* **About this exercise**:
The lines below starting at the line containing "camera: 45 degrees right, 10 degrees up" and ending at the line containing "(622, 164) = (683, 396): green" are to be repeated exactly, with both ends kept and nothing else added.

* **Extracted data**:

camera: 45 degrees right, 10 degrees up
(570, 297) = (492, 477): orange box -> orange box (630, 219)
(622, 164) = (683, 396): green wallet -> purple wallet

---

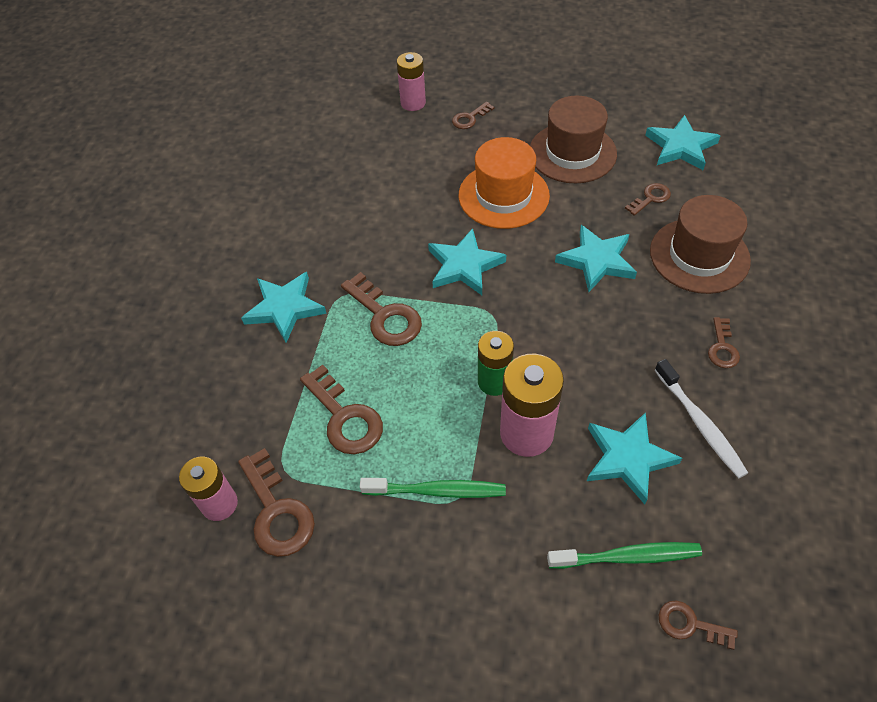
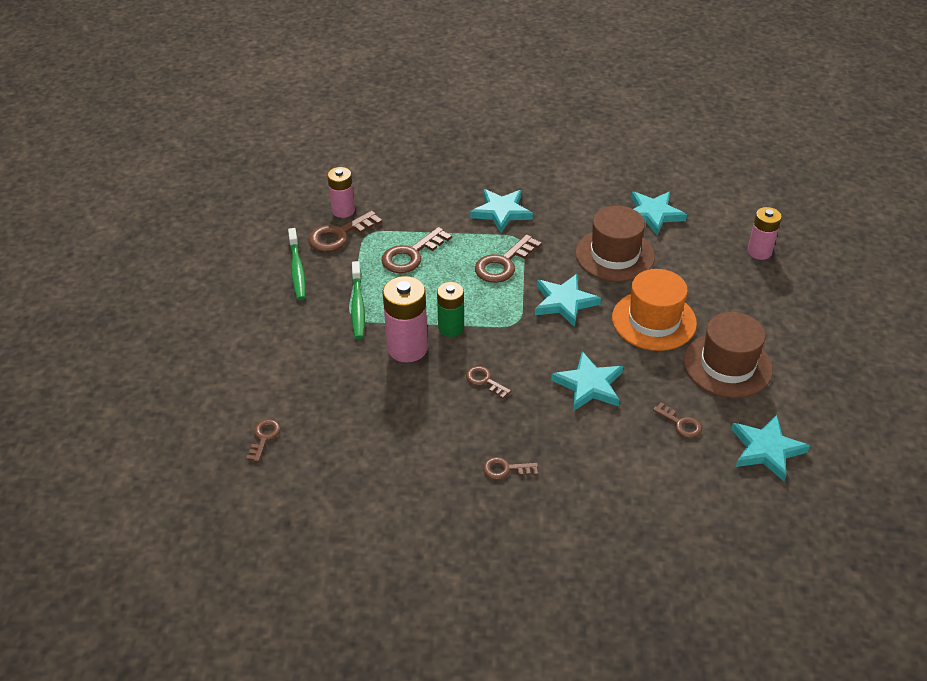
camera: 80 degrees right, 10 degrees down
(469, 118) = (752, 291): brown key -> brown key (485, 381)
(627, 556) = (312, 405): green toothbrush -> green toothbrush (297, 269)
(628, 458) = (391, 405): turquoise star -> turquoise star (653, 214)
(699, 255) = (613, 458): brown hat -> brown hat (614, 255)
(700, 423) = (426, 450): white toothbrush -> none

--

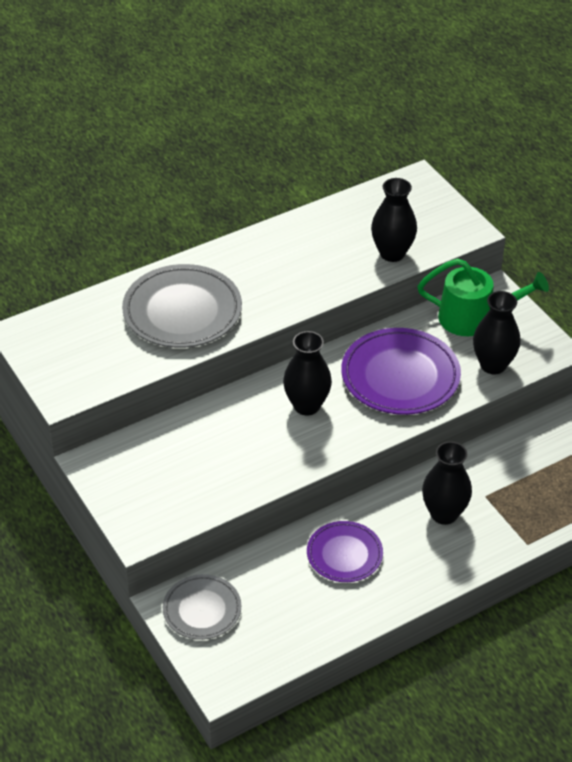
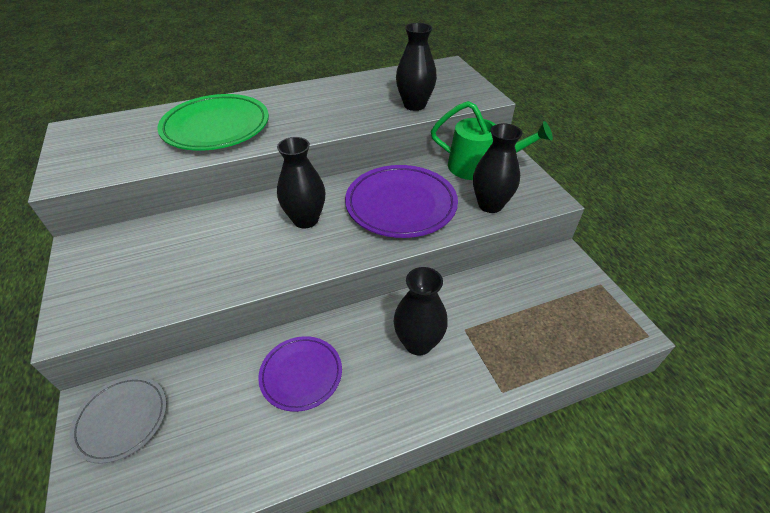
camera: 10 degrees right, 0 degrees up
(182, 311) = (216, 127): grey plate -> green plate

* **Result**:
camera: 45 degrees right, 10 degrees up
(570, 297) = (492, 477): orange box -> orange box (630, 219)
(622, 164) = (683, 396): green wallet -> purple wallet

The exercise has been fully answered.